Supplied data ▸
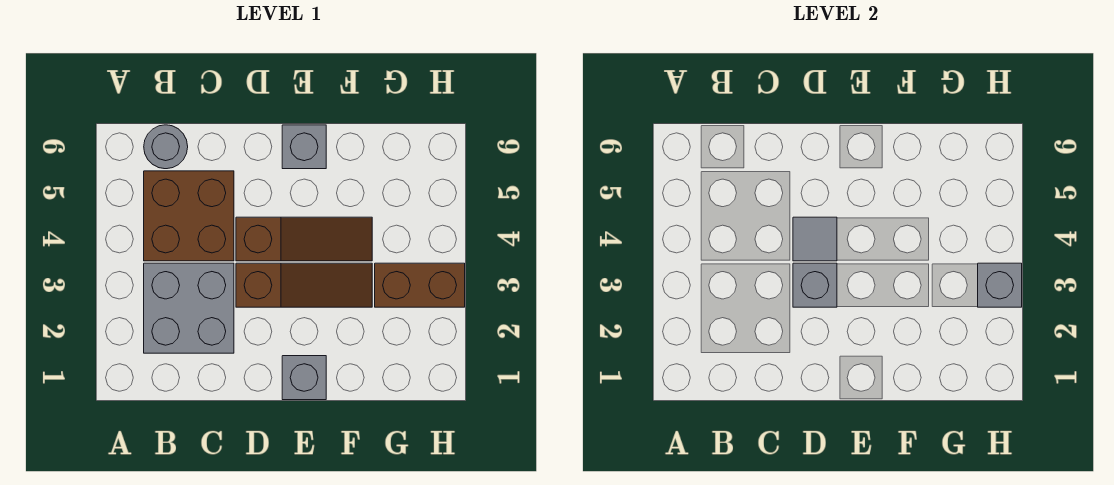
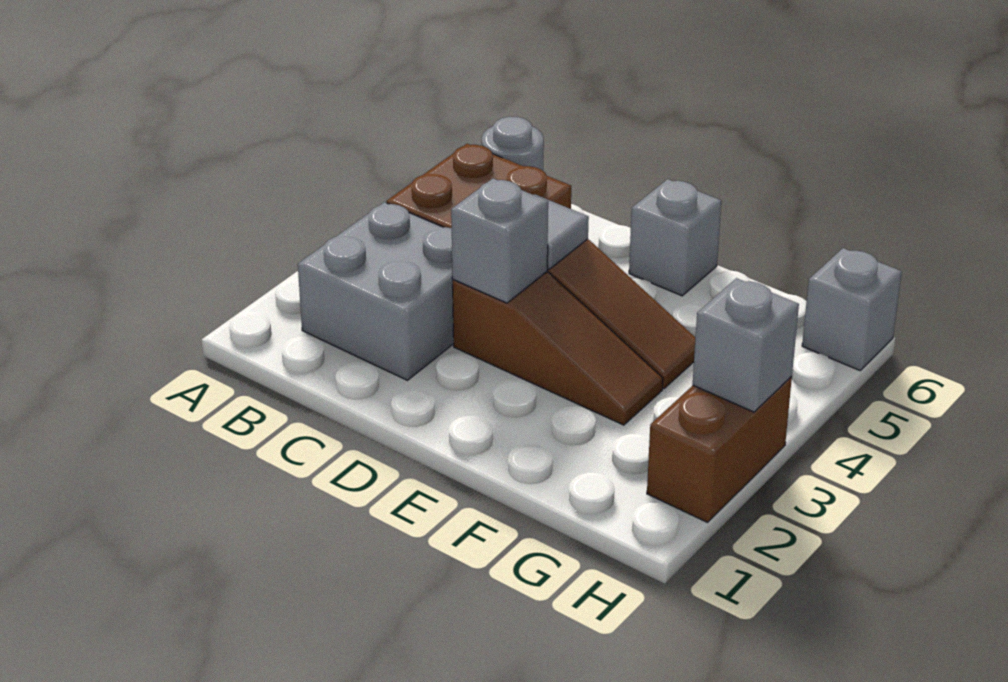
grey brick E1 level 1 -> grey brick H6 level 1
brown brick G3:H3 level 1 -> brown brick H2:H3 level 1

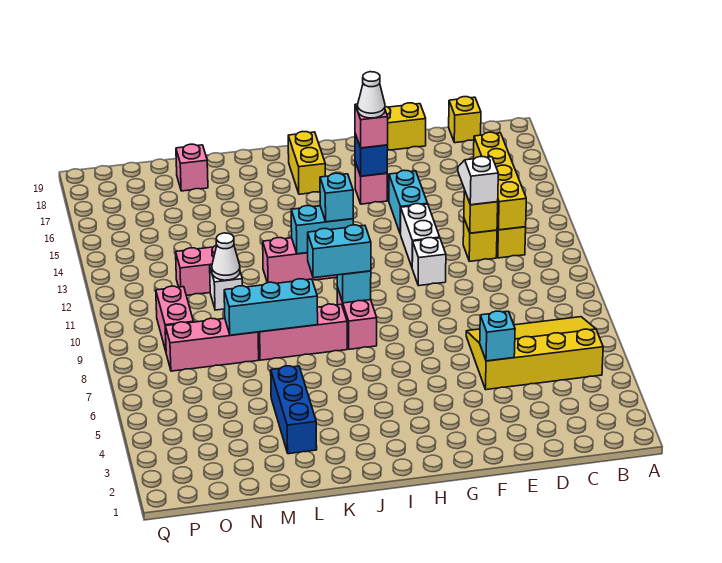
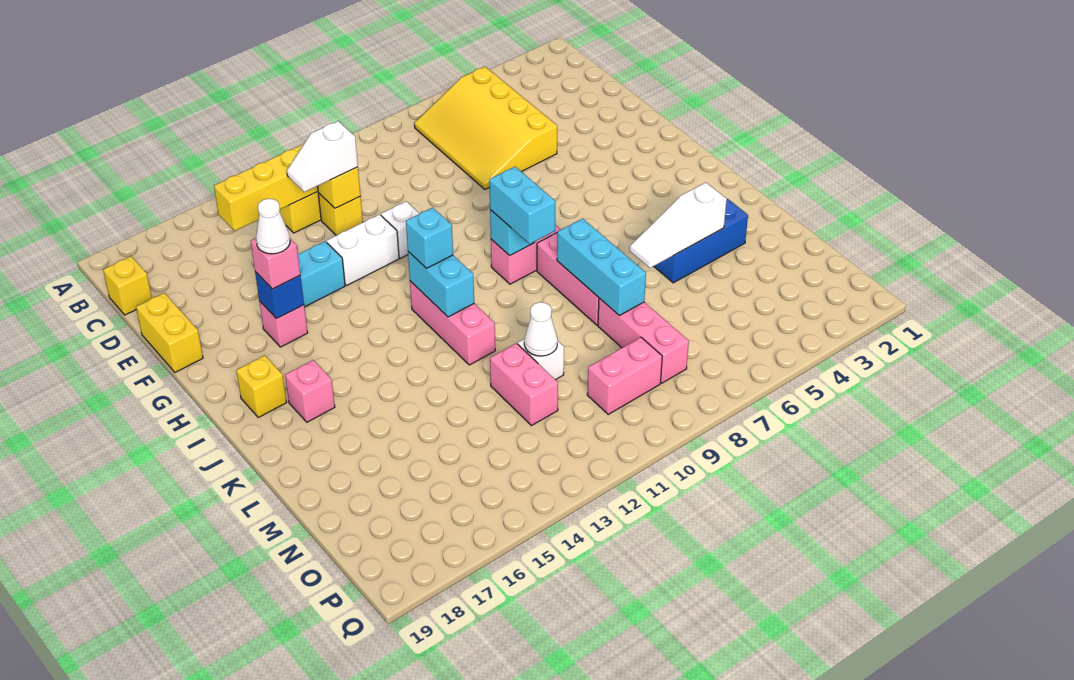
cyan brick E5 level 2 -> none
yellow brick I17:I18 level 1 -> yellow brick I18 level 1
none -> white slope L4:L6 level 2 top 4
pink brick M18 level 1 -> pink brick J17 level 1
---
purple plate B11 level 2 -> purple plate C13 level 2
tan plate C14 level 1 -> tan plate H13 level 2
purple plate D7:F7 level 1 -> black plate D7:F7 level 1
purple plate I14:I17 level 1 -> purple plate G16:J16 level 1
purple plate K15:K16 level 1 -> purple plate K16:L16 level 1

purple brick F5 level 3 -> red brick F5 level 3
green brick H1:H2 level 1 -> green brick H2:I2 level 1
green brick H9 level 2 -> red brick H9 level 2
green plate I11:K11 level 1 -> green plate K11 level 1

Work task ▸ Using the material above, filter for lines holding "purple" and copy each one.

Exercise solution ▸
purple plate B11 level 2 -> purple plate C13 level 2
purple plate D7:F7 level 1 -> black plate D7:F7 level 1
purple plate I14:I17 level 1 -> purple plate G16:J16 level 1
purple plate K15:K16 level 1 -> purple plate K16:L16 level 1
purple brick F5 level 3 -> red brick F5 level 3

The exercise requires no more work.